◆ **What you will do**
What you return should be each line of the data containing the string "calculator".

◆ **Records**
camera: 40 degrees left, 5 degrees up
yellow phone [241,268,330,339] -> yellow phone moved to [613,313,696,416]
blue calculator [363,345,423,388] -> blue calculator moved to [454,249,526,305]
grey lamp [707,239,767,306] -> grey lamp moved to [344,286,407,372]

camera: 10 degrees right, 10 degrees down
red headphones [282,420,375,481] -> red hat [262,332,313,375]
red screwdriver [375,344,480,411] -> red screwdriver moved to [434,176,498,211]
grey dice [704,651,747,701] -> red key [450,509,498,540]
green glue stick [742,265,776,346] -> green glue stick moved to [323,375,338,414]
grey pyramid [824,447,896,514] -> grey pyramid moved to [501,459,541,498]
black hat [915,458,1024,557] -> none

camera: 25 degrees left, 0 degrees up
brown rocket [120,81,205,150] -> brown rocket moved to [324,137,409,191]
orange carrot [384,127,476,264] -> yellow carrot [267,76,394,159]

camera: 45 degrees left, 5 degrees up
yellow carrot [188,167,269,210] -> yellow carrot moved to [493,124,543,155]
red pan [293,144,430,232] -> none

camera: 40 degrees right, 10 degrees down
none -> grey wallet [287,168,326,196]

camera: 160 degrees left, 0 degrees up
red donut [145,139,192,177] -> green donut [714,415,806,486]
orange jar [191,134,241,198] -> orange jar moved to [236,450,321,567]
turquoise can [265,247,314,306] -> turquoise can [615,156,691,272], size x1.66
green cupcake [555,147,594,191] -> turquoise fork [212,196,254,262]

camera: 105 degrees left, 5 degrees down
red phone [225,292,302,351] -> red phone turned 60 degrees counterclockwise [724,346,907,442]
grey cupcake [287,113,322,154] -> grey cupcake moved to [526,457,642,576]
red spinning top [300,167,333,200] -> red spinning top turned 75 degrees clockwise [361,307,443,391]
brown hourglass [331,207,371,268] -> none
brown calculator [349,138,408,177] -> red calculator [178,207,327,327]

◆ **Answer box**
blue calculator [363,345,423,388] -> blue calculator moved to [454,249,526,305]
brown calculator [349,138,408,177] -> red calculator [178,207,327,327]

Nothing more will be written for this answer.